== MATERIAL FOR THIS TASK ==
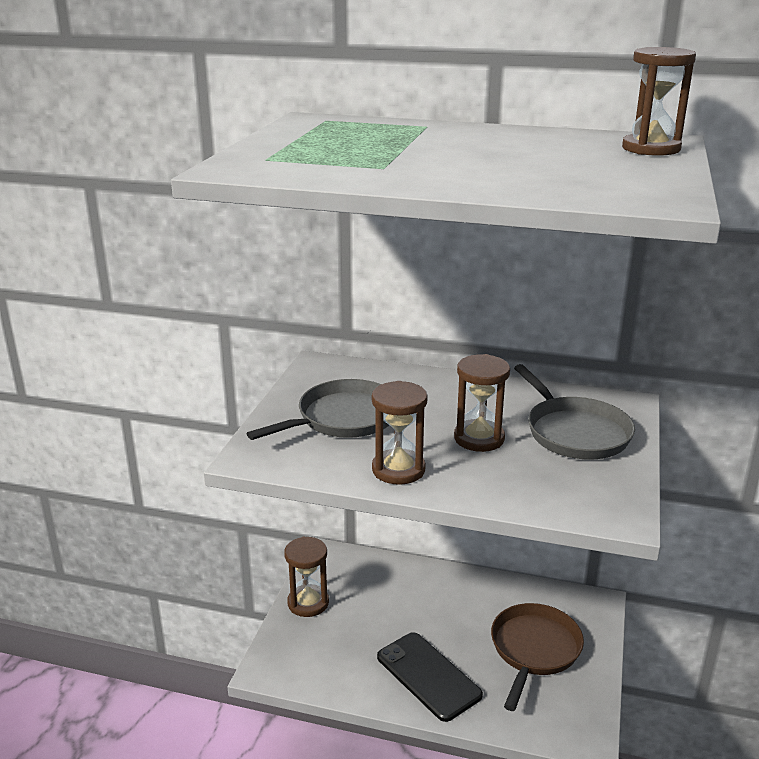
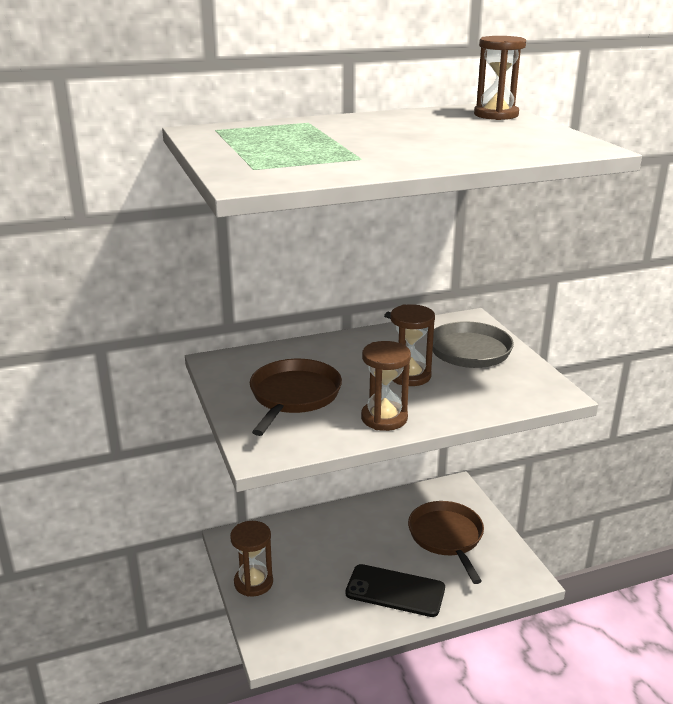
camera: 35 degrees left, 0 degrees up
grey pan [247,379,389,440] -> brown pan [250,359,342,436]

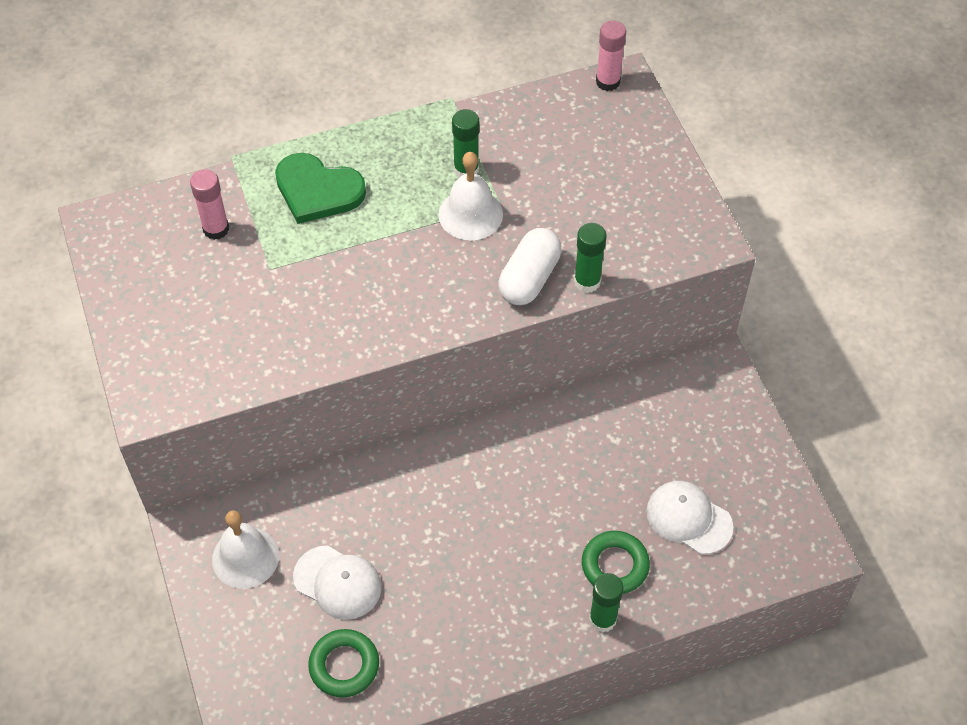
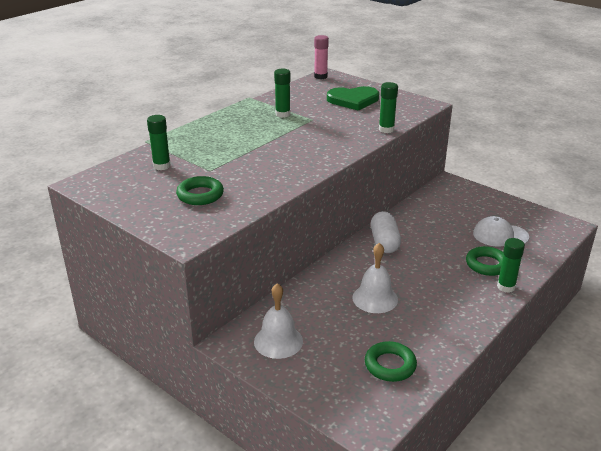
camera: 30 degrees left, 25 degrees down
pink glue stick [190,169,229,240] -> green glue stick [147,115,171,170]
green heart [275,153,366,224] -> green heart moved to [327,86,379,111]
white cap [293,545,382,620] -> none
white bell [438,152,503,240] -> white bell moved to [352,243,398,313]
white capsule [498,228,562,305] -> white capsule moved to [371,211,401,253]
none -> green ring [176,176,224,205]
===
JOB ITEM – Would you please restate the records word for word, excluding any images?

THE COMPLETED TASK –
camera: 35 degrees left, 0 degrees up
grey pan [247,379,389,440] -> brown pan [250,359,342,436]

camera: 30 degrees left, 25 degrees down
pink glue stick [190,169,229,240] -> green glue stick [147,115,171,170]
green heart [275,153,366,224] -> green heart moved to [327,86,379,111]
white cap [293,545,382,620] -> none
white bell [438,152,503,240] -> white bell moved to [352,243,398,313]
white capsule [498,228,562,305] -> white capsule moved to [371,211,401,253]
none -> green ring [176,176,224,205]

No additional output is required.